Recorded information:
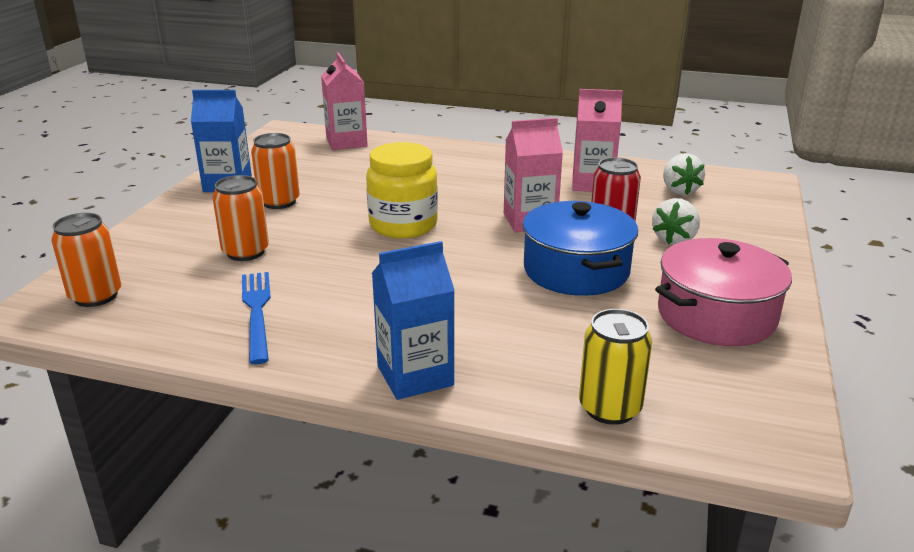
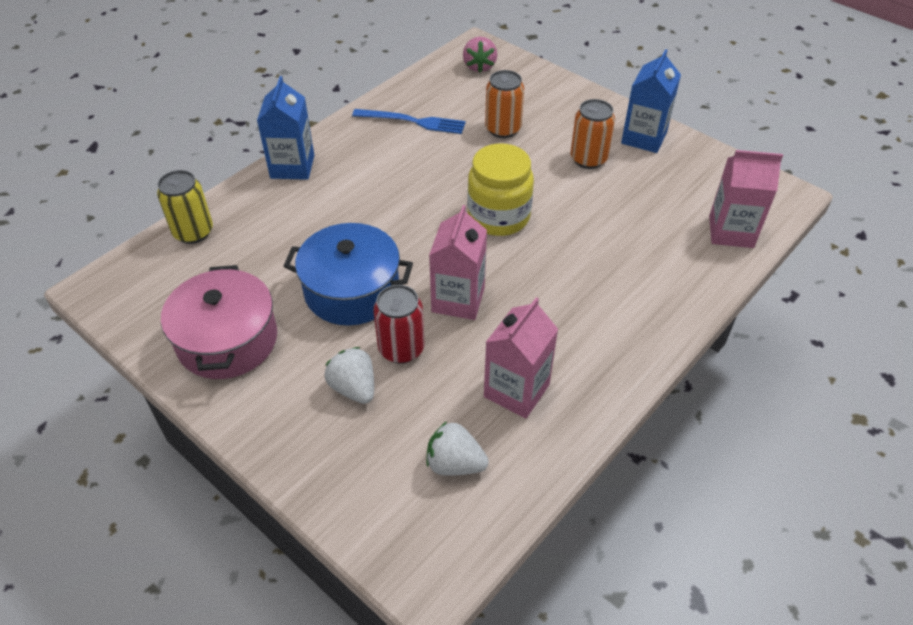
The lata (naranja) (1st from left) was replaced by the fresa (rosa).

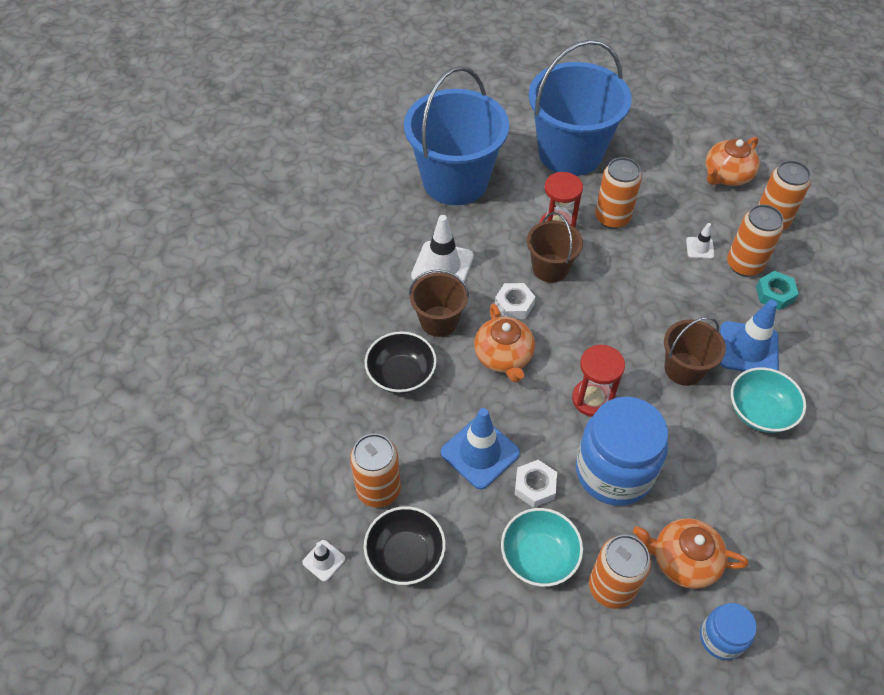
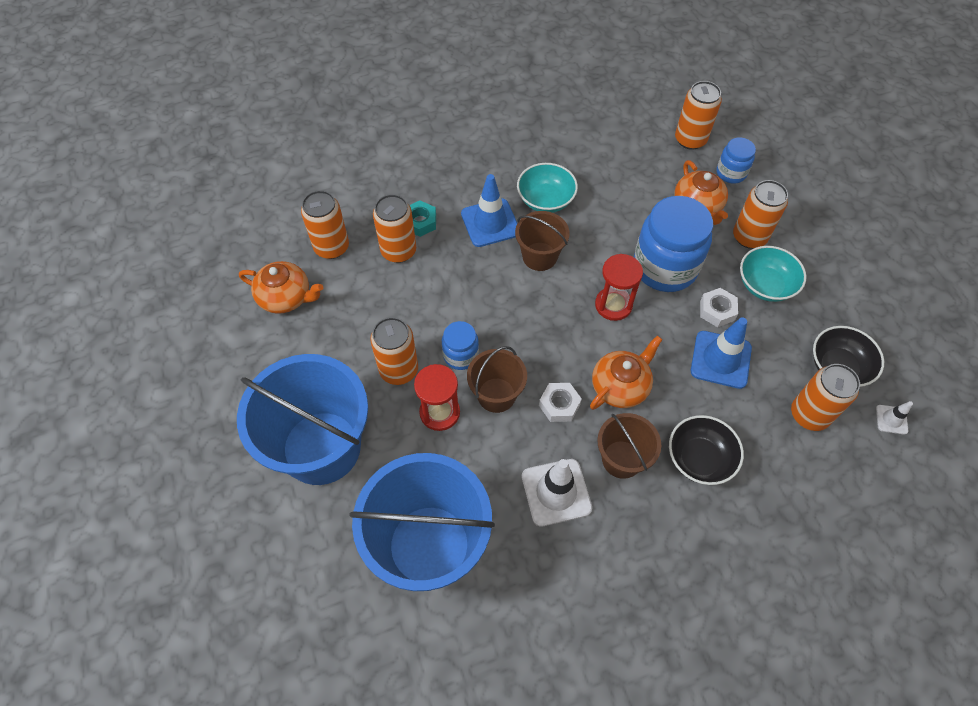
The cono de tráfico (blanco) (3rd from left) disappeared.
The tarro (azul) (1st from left) appeared.
The lata (naranja) (4th from left) appeared.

Aim of the task: Line by line, return the listing above exactly, leaving out its pictures.

Solution to this exercise:
The lata (naranja) (1st from left) was replaced by the fresa (rosa).

The cono de tráfico (blanco) (3rd from left) disappeared.
The tarro (azul) (1st from left) appeared.
The lata (naranja) (4th from left) appeared.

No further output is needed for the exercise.